# YOUR INSTRUCTIONS
State only the number of lines in the rows below that contain the string "with".

# PROVIDED MATERIAL
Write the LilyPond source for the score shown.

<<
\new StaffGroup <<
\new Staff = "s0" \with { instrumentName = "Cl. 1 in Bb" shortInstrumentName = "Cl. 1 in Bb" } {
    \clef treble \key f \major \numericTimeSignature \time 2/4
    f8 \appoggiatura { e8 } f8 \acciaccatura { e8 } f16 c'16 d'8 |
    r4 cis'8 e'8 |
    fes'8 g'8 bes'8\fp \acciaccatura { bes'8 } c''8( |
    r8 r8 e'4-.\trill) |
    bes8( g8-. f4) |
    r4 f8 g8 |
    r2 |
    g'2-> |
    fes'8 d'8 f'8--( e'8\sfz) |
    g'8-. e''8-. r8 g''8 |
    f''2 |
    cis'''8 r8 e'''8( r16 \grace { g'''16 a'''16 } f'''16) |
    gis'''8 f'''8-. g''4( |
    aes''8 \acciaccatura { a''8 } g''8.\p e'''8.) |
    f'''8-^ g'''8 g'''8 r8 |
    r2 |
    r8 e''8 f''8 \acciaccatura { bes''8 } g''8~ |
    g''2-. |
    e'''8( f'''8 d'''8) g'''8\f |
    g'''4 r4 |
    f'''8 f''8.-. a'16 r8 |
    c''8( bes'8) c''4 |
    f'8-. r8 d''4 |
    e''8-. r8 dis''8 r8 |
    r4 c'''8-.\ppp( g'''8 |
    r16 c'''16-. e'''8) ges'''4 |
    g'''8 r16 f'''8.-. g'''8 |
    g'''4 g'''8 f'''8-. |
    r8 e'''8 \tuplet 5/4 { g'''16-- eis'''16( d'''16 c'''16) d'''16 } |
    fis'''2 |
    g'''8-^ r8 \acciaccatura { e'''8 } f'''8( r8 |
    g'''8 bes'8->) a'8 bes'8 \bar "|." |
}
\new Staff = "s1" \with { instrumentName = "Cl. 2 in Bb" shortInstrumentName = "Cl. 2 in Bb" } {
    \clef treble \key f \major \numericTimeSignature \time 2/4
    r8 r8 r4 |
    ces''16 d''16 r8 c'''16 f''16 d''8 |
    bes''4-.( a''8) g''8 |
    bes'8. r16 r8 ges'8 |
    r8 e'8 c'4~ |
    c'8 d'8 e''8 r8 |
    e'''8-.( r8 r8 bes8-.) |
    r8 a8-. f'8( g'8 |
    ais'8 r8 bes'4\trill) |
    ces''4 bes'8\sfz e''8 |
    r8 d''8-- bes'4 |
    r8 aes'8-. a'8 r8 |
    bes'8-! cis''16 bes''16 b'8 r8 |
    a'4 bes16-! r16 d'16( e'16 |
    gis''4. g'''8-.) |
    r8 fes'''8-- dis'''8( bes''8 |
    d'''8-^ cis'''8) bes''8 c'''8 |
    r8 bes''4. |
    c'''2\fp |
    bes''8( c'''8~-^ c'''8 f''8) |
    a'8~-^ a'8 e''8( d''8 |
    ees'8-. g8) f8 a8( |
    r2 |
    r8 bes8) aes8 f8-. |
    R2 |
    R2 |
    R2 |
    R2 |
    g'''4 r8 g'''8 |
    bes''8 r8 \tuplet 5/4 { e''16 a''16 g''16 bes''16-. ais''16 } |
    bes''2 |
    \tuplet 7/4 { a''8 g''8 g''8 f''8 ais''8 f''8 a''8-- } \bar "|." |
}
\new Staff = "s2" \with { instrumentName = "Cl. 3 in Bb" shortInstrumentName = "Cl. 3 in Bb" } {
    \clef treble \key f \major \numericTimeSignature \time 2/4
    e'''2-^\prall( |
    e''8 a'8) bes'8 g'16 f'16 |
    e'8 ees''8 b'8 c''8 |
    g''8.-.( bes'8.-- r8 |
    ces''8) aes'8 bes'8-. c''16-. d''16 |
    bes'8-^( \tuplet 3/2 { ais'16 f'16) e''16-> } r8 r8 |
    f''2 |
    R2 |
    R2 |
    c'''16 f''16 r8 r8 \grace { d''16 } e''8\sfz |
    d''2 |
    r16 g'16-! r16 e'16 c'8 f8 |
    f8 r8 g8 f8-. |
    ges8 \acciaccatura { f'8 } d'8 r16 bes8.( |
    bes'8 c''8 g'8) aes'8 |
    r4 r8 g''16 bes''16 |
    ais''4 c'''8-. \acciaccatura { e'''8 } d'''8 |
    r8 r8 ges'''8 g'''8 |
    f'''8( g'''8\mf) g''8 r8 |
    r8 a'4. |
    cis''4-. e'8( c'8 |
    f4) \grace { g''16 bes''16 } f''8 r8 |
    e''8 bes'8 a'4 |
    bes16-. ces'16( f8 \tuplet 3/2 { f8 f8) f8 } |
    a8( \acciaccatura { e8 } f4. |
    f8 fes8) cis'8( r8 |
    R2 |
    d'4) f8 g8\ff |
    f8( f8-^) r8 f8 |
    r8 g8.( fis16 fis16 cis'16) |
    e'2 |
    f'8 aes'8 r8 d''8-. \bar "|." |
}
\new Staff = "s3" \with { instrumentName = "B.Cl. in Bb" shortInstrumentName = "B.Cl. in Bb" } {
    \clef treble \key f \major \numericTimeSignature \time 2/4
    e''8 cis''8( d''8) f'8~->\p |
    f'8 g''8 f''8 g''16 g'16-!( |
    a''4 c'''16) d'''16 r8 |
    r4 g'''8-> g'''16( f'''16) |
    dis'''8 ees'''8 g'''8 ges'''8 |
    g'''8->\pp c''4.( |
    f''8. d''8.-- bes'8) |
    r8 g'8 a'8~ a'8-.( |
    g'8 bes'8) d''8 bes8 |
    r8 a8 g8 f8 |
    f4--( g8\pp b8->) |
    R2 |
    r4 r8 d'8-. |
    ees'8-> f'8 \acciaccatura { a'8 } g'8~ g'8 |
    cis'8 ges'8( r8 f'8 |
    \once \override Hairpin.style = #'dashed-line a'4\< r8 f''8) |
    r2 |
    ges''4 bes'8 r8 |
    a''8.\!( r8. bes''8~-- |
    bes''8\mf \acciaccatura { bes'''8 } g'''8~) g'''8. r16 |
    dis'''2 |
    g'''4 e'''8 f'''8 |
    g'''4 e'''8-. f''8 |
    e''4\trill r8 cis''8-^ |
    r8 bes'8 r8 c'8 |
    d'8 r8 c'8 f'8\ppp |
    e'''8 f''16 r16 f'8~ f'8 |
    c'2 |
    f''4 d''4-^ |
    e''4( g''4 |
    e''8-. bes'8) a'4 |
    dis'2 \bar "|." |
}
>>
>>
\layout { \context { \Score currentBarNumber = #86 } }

# RESPONSE TO THIS EXERCISE
4